- Opening Delimiter -

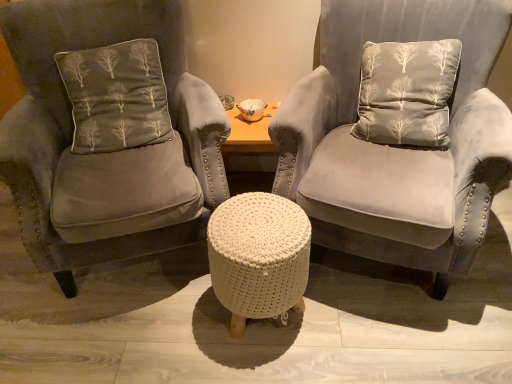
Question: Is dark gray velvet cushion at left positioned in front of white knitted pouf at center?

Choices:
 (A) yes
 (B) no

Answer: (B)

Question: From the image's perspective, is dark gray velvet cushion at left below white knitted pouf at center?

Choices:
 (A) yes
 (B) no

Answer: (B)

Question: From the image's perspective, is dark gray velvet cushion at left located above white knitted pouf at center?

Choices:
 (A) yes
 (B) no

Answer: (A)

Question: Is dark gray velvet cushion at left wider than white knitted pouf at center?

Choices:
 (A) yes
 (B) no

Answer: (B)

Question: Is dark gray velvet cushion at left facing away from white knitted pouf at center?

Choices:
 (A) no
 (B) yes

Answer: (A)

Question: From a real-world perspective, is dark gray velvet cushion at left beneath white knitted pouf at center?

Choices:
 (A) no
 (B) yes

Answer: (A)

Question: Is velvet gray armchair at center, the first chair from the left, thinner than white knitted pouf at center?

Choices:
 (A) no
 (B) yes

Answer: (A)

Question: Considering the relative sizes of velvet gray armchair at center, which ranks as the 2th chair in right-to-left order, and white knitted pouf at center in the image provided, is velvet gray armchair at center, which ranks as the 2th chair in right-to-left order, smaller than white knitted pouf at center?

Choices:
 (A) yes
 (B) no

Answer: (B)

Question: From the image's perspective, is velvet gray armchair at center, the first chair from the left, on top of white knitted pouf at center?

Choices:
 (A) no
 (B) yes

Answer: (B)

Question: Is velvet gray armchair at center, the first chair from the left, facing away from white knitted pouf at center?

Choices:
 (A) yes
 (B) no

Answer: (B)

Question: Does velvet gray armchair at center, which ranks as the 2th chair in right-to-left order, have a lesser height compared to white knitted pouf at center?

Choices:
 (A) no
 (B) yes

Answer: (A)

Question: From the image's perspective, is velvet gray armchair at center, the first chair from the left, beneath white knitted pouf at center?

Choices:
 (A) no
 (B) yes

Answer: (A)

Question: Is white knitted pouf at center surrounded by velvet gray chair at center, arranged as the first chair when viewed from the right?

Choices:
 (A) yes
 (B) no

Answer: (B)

- Closing Delimiter -
- Opening Delimiter -

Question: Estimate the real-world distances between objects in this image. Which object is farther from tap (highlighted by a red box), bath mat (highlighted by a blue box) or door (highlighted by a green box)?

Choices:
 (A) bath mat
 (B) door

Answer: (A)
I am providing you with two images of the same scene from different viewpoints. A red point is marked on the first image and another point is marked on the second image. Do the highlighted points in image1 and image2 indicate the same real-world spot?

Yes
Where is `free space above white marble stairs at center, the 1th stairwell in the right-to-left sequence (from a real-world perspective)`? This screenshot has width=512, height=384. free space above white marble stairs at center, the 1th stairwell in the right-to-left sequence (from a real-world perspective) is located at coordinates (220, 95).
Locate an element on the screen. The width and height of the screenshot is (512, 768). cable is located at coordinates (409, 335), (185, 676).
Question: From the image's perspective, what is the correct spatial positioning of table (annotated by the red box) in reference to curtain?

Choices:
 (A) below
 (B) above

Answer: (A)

- Closing Delimiter -
- Opening Delimiter -

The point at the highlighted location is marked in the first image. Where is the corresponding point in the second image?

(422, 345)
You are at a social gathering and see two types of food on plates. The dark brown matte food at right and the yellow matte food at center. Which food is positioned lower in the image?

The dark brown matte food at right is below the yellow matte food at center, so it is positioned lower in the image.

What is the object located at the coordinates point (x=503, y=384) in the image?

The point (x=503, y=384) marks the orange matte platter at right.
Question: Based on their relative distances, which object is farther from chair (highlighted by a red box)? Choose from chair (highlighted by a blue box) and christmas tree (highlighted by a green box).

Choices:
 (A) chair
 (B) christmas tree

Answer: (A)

- Closing Delimiter -

Rewrite the stretch of the items from the line containing "Question: Is dark gray velvet cushion at left positioned" through the line containing "Question: From a", changing "cushion" to "pillow" and keeping everything else unchanged.

Result for this exercise:
Question: Is dark gray velvet pillow at left positioned in front of white knitted pouf at center?

Choices:
 (A) yes
 (B) no

Answer: (B)

Question: From the image's perspective, is dark gray velvet pillow at left below white knitted pouf at center?

Choices:
 (A) yes
 (B) no

Answer: (B)

Question: From the image's perspective, is dark gray velvet pillow at left located above white knitted pouf at center?

Choices:
 (A) yes
 (B) no

Answer: (A)

Question: Is dark gray velvet pillow at left wider than white knitted pouf at center?

Choices:
 (A) yes
 (B) no

Answer: (B)

Question: Is dark gray velvet pillow at left facing away from white knitted pouf at center?

Choices:
 (A) no
 (B) yes

Answer: (A)

Question: From a real-world perspective, is dark gray velvet pillow at left beneath white knitted pouf at center?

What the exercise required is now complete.